WHAT TO WORK ON: In the entries that follow, the first line to write out is the one containing "DRIVER pin ENA: VP -> D12", and the last is the one containing "RADIO1 pin CSN: TX2 -> D33". Reproduce that stretch exactly, with nothing before or after it.

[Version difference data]
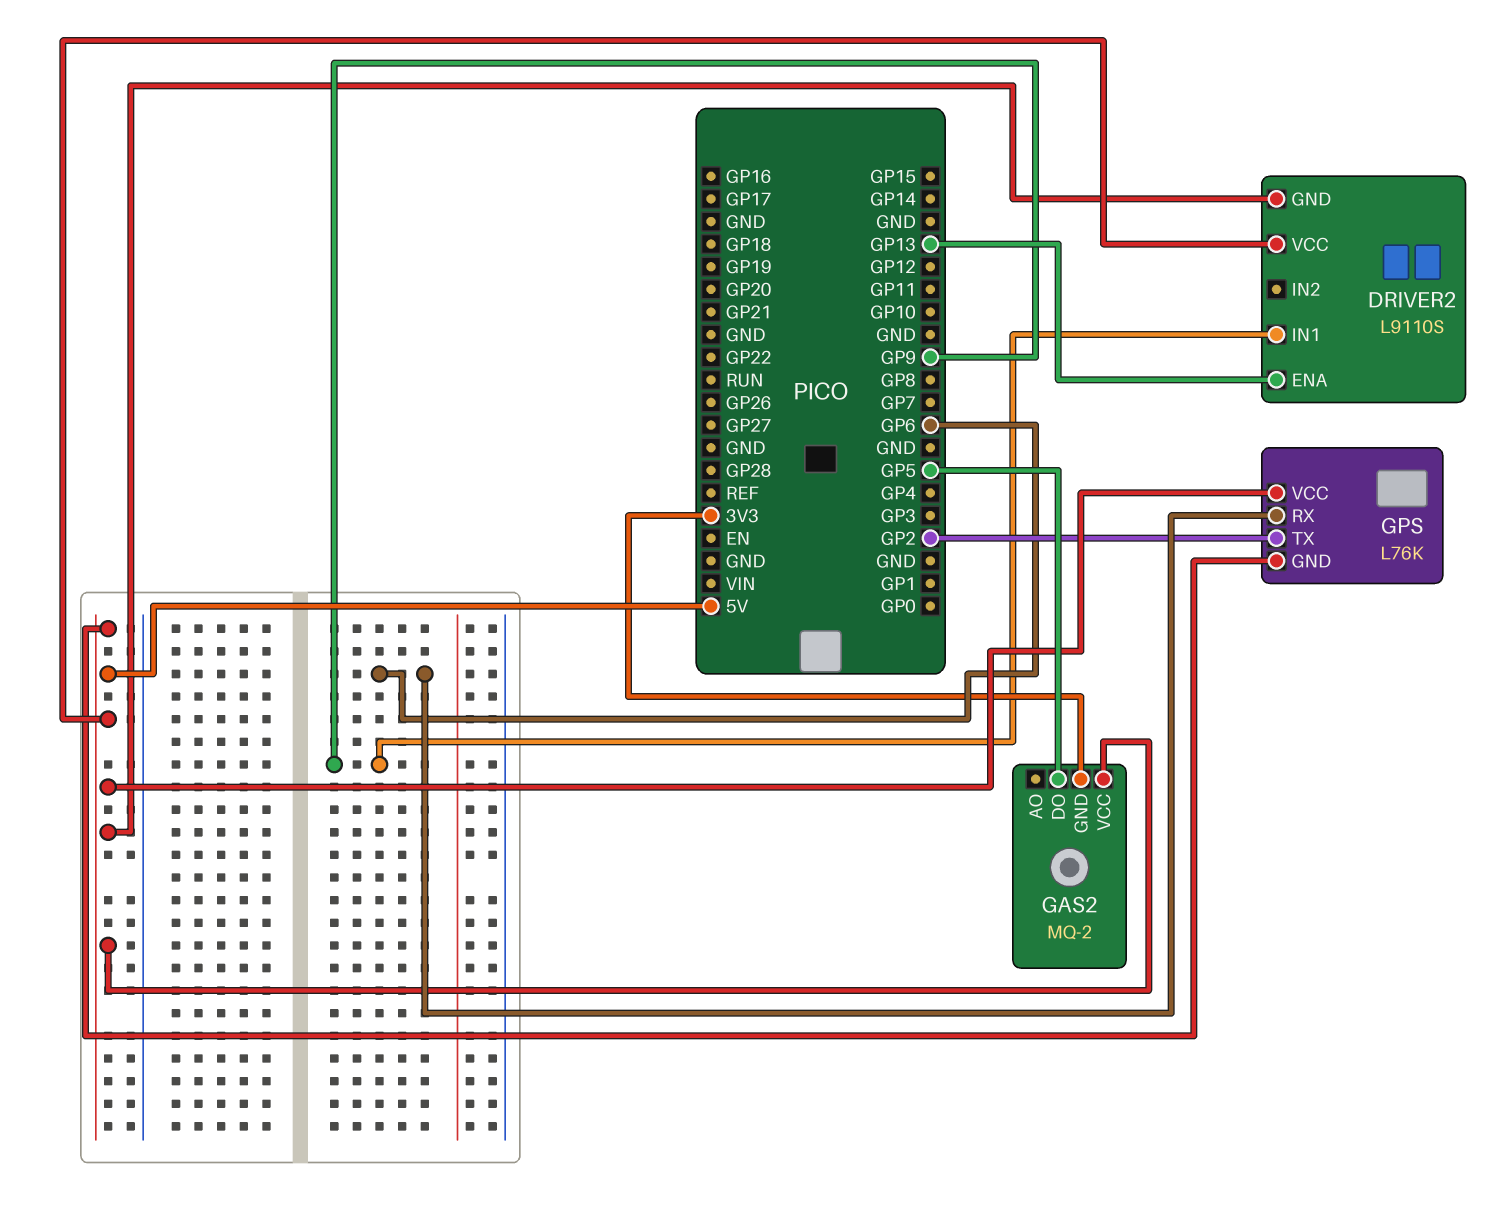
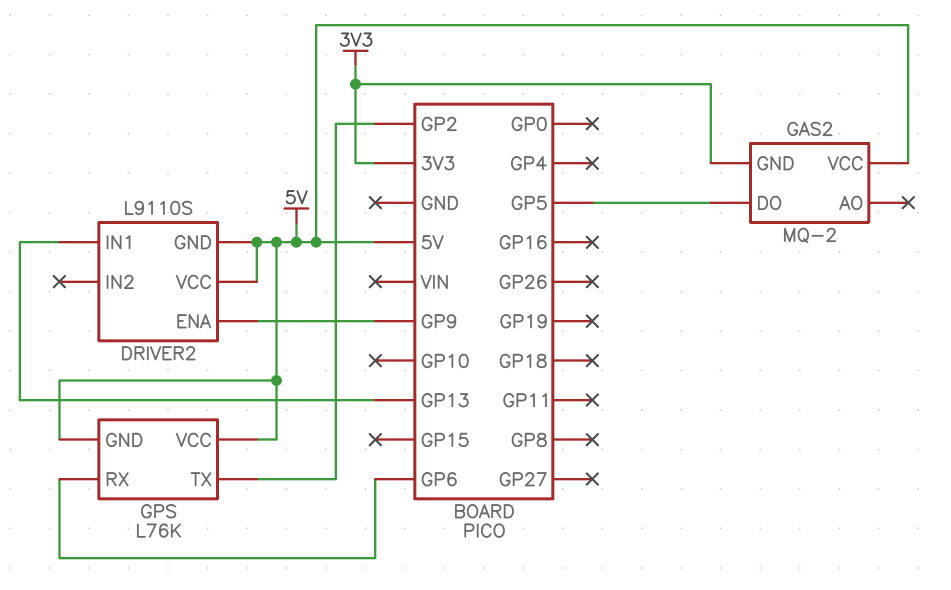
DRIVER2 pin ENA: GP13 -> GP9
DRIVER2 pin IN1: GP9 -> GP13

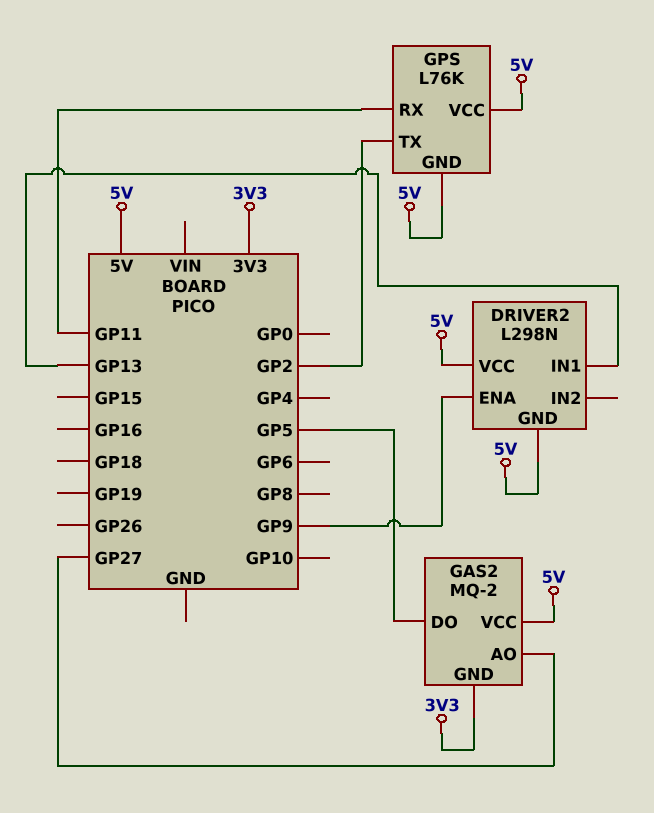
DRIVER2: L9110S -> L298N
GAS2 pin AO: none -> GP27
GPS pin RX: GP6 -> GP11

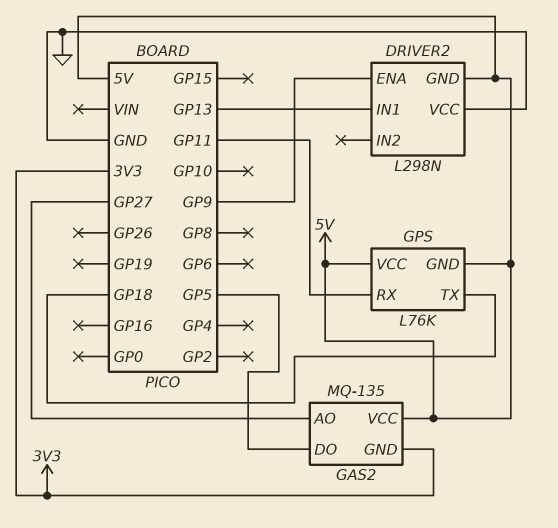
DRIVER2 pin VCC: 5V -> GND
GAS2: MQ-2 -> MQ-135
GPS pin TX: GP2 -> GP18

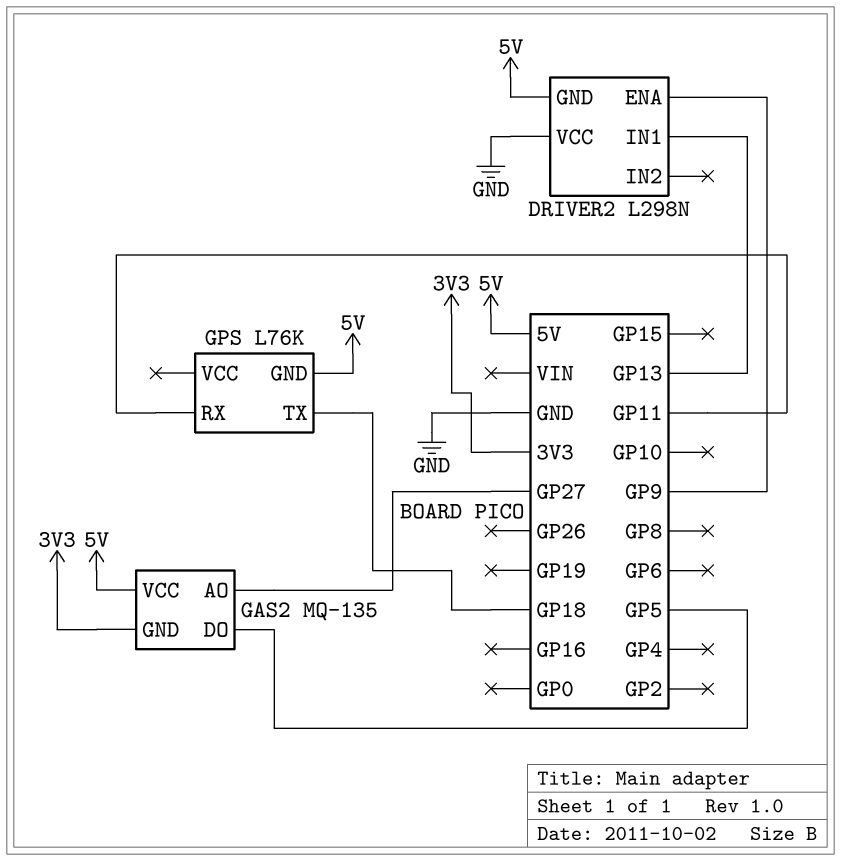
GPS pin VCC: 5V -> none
---
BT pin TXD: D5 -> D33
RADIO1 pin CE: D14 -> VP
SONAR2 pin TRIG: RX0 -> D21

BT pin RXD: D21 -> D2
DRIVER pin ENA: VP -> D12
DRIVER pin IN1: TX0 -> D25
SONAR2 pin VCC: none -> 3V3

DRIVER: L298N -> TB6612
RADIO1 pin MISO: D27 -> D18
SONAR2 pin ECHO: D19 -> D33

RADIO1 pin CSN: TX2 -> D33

EXERCISE RESPONSE:
DRIVER pin ENA: VP -> D12
DRIVER pin IN1: TX0 -> D25
SONAR2 pin VCC: none -> 3V3

DRIVER: L298N -> TB6612
RADIO1 pin MISO: D27 -> D18
SONAR2 pin ECHO: D19 -> D33

RADIO1 pin CSN: TX2 -> D33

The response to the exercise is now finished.